= Prompt =
Of all the entries below, retype only the lines from the one with "black bell: 0 -> 1" through the one with "yellow scissors: 5 -> 7", exactly as they appear.

= Exercise data =
+-------+

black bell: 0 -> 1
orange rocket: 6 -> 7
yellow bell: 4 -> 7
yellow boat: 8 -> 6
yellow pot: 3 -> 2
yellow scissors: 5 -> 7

+-------+

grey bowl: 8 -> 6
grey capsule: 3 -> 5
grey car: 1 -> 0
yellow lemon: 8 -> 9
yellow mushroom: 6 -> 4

+-------+

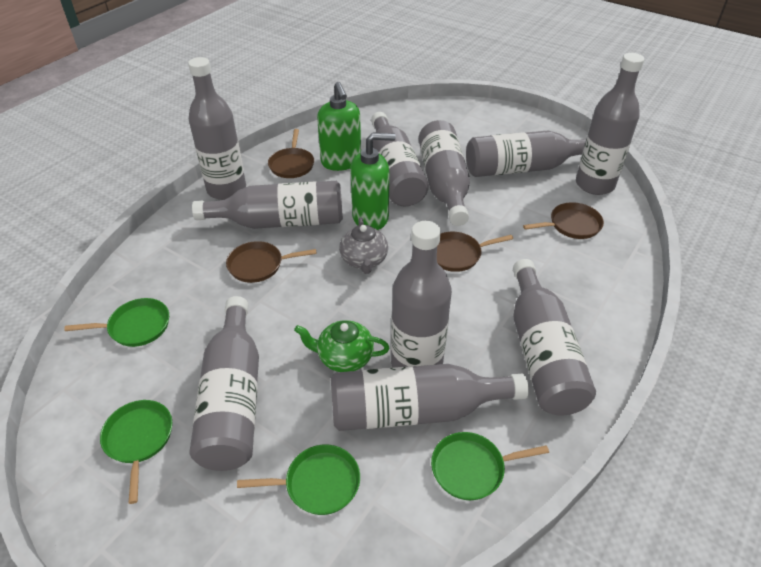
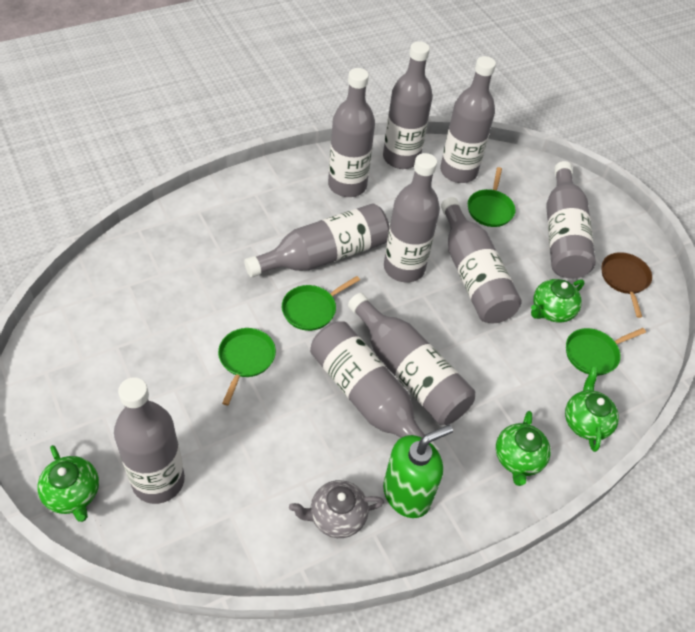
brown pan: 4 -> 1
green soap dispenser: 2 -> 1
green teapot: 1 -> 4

+-------+

= Result of this task =
black bell: 0 -> 1
orange rocket: 6 -> 7
yellow bell: 4 -> 7
yellow boat: 8 -> 6
yellow pot: 3 -> 2
yellow scissors: 5 -> 7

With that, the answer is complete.